(Object tracking records)
__________
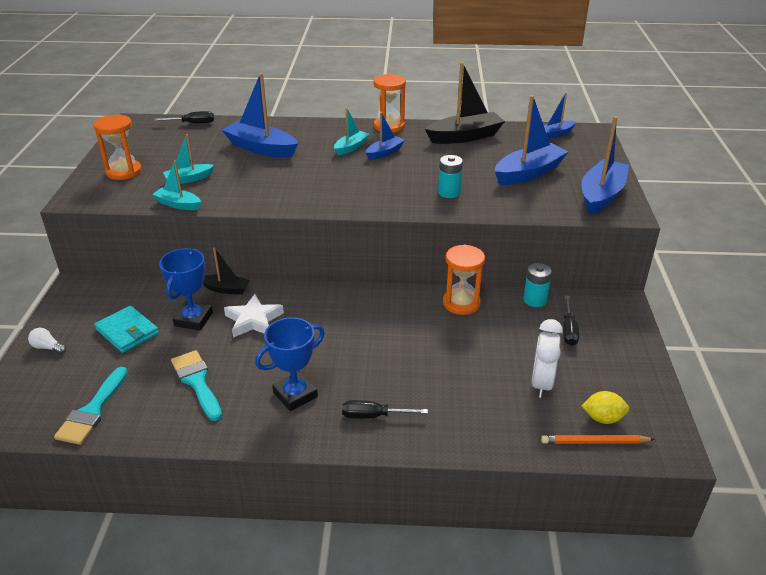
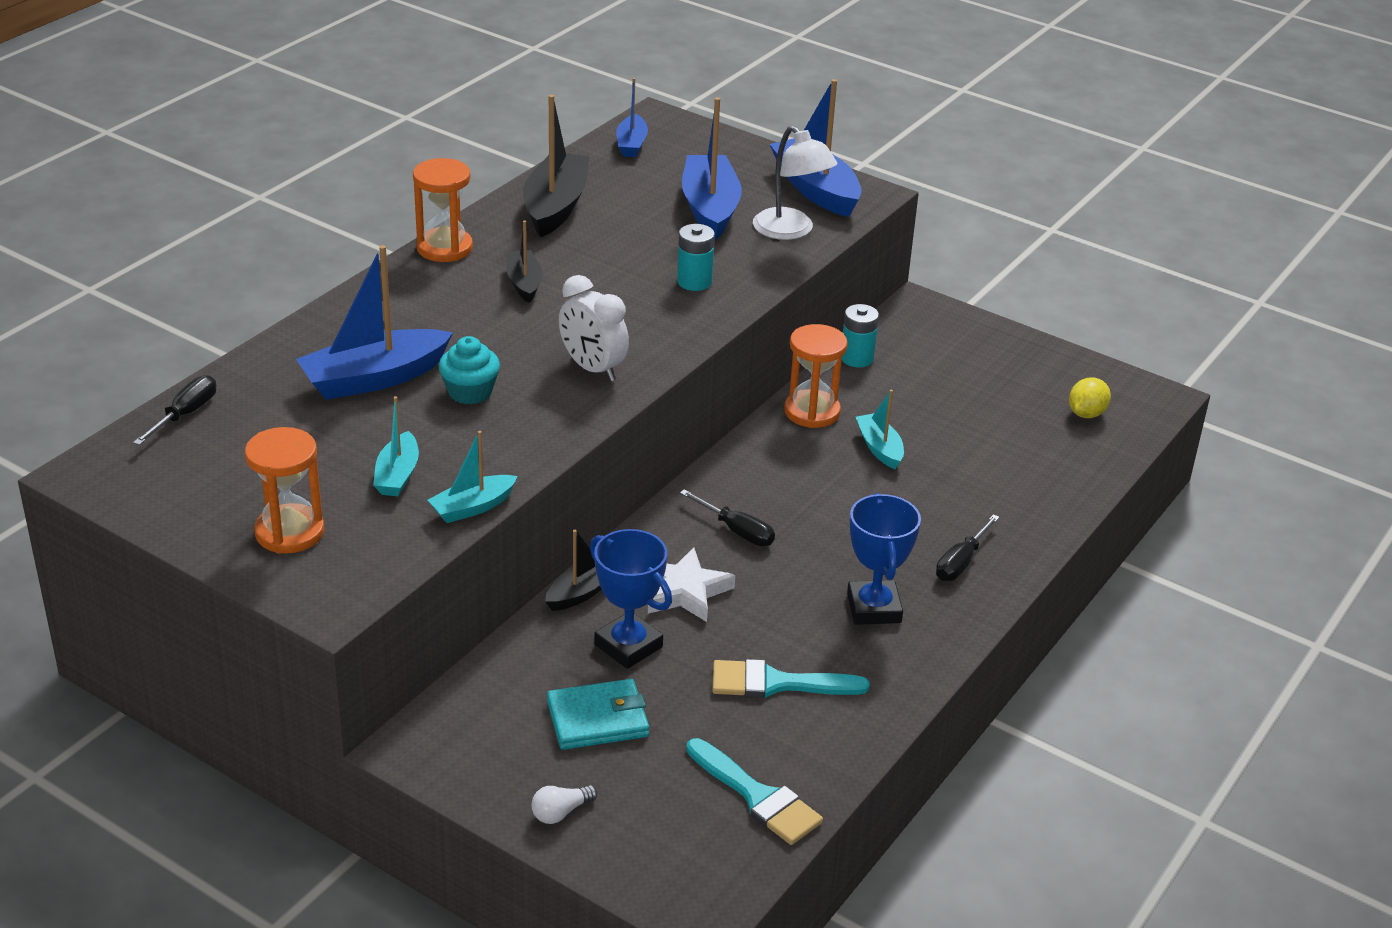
camera: 60 degrees left, 0 degrees up
(274, 172) = (470, 392): none -> turquoise cupcake
(351, 147) = (473, 303): turquoise boat -> turquoise boat (879, 448)
(384, 153) = (524, 283): blue boat -> black boat
(541, 383) = (1004, 425): white clock -> white clock (593, 368)
(544, 202) = (791, 231): none -> white lamp
(568, 330) = (933, 364): black screwdriver -> black screwdriver (737, 531)
(594, 442) = (1114, 435): orange pencil -> none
__________
*Task instructions*.
The expected result is an exact transcription of the lines from the one containing "(541, 383) = (1004, 425): white" through the end of the records above; please include both ends.

*Response box*.
(541, 383) = (1004, 425): white clock -> white clock (593, 368)
(544, 202) = (791, 231): none -> white lamp
(568, 330) = (933, 364): black screwdriver -> black screwdriver (737, 531)
(594, 442) = (1114, 435): orange pencil -> none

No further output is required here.